• Required action
Exclude images, then output the remaining data verbatim.

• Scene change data
[Start of section]
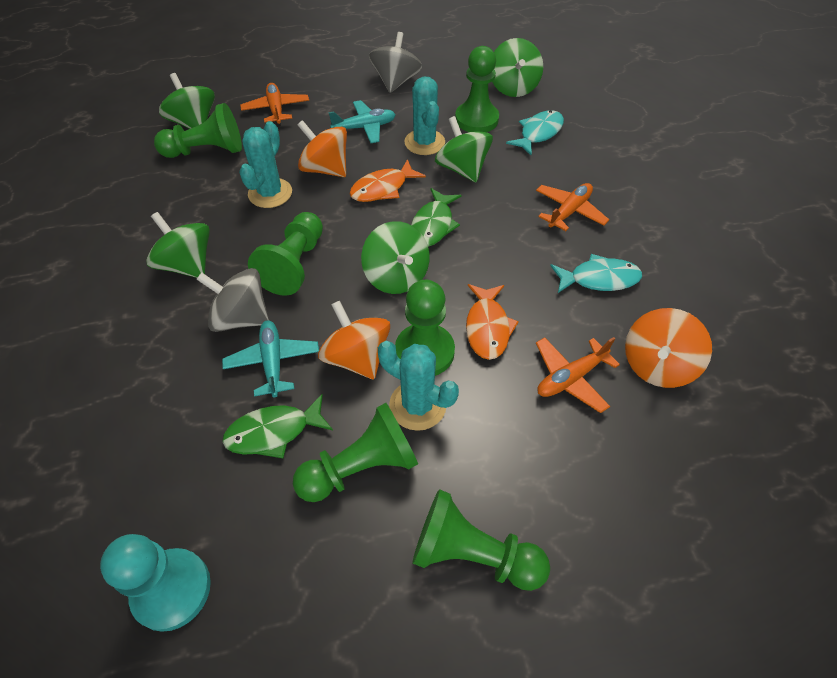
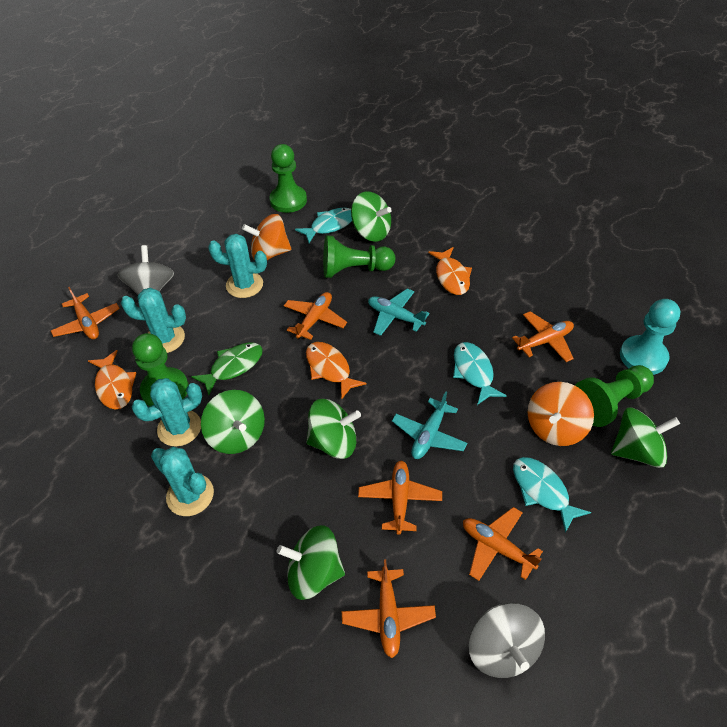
green fish: 2 -> 1
green pawn: 6 -> 4
orange fish: 2 -> 3
orange plane: 3 -> 6
orange spinning top: 3 -> 2
turquoise cactus: 3 -> 4
turquoise fish: 2 -> 3

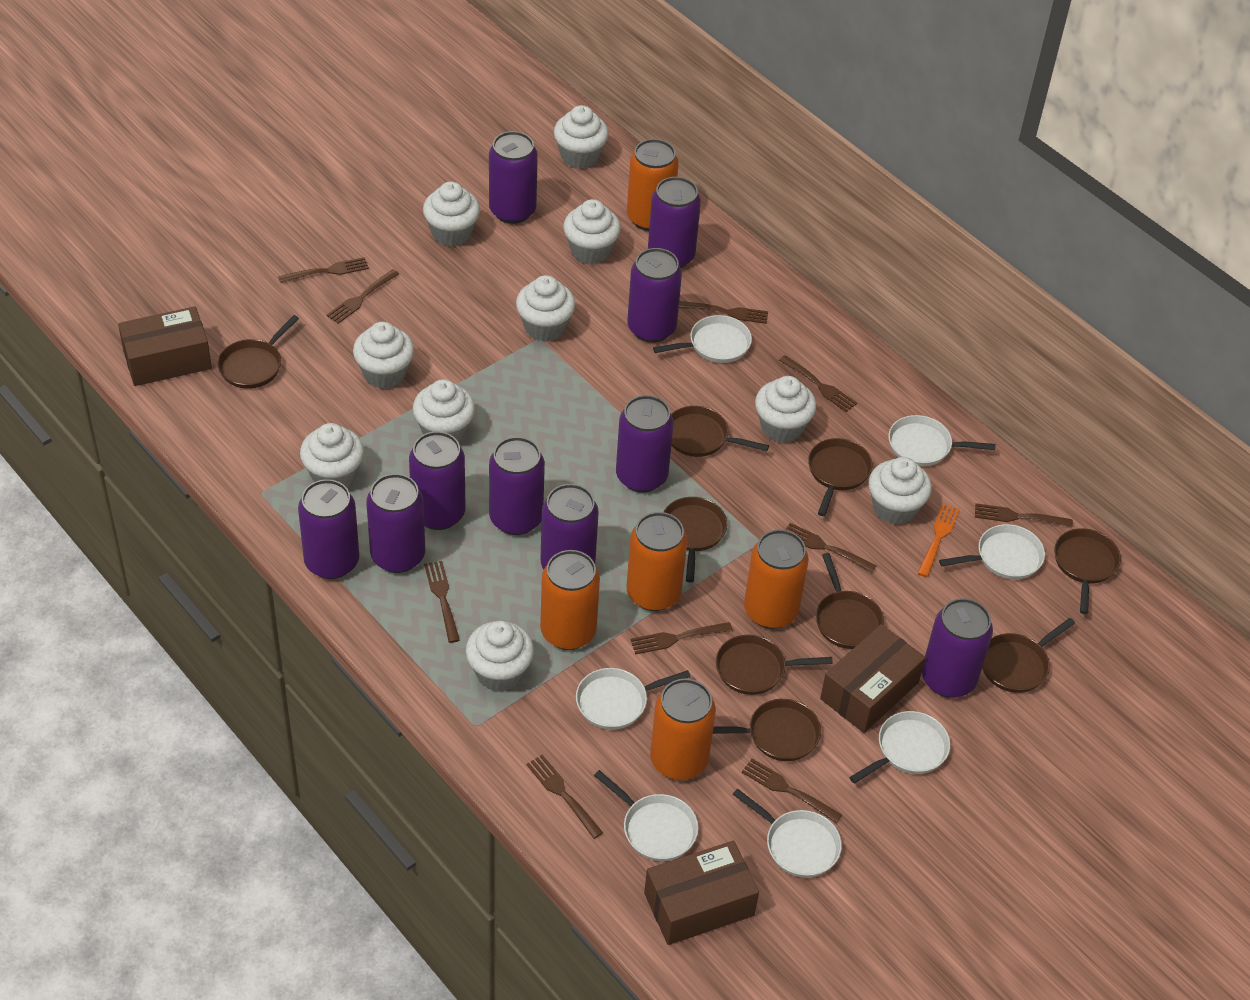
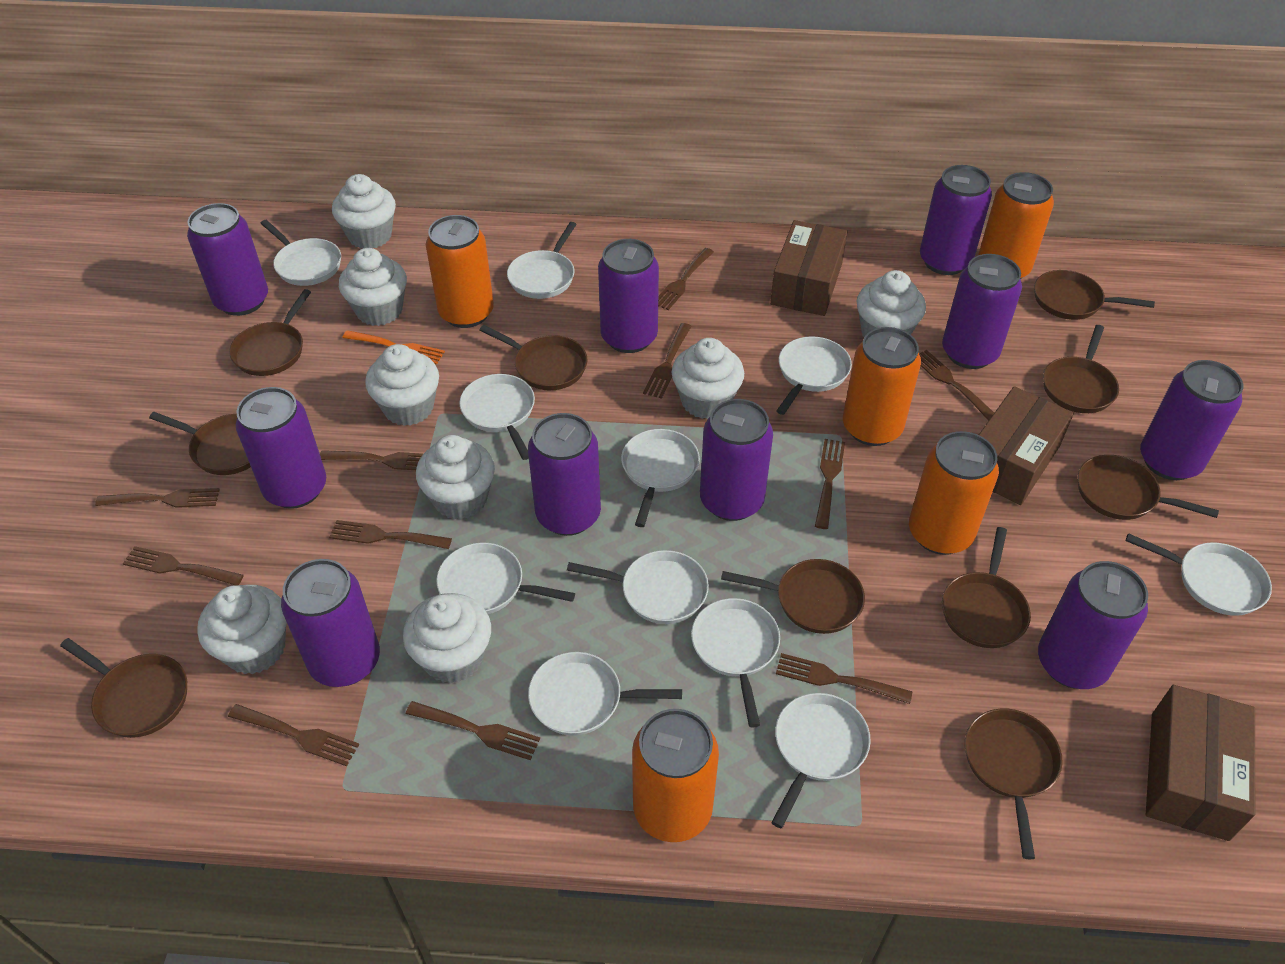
brown fork: 10 -> 11
brown pan: 9 -> 10
white cupcake: 10 -> 8
white pan: 7 -> 11

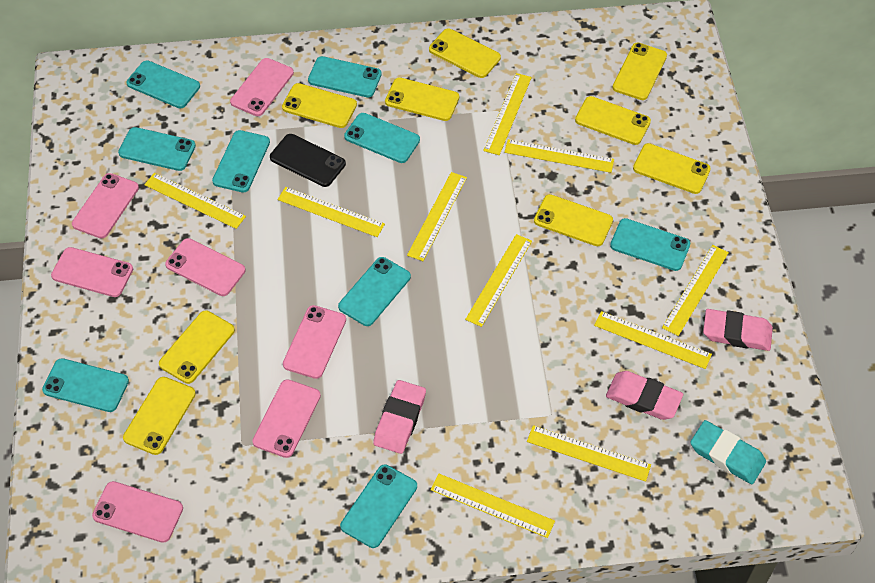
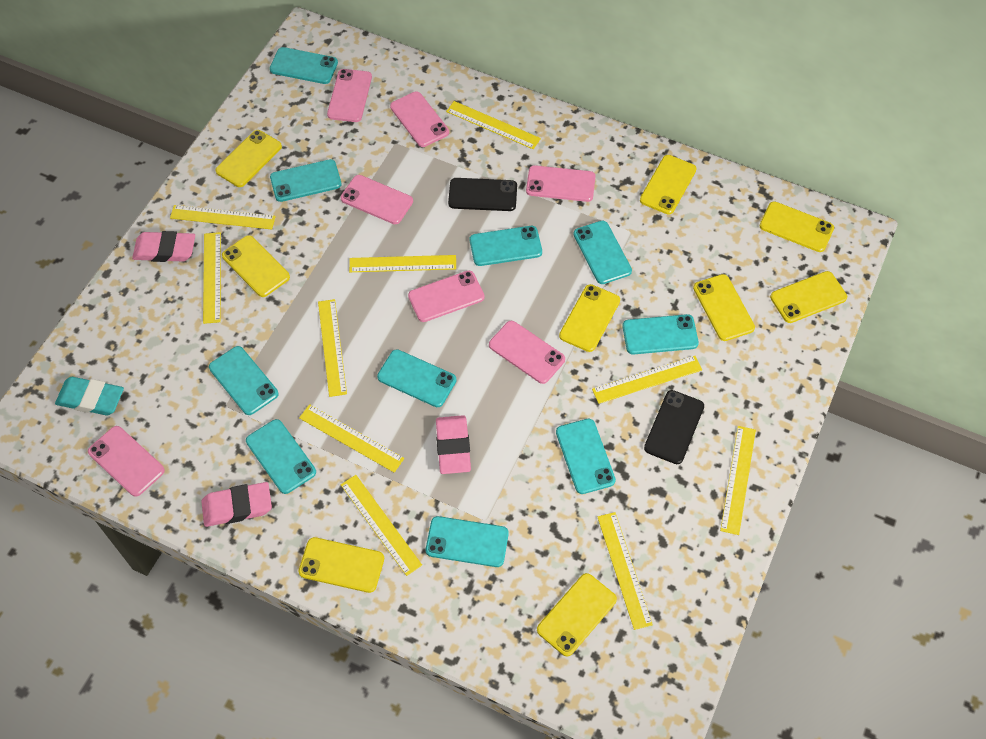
black phone: 1 -> 2
turquoise phone: 9 -> 10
[End of section]
• Result
green fish: 2 -> 1
green pawn: 6 -> 4
orange fish: 2 -> 3
orange plane: 3 -> 6
orange spinning top: 3 -> 2
turquoise cactus: 3 -> 4
turquoise fish: 2 -> 3

brown fork: 10 -> 11
brown pan: 9 -> 10
white cupcake: 10 -> 8
white pan: 7 -> 11

black phone: 1 -> 2
turquoise phone: 9 -> 10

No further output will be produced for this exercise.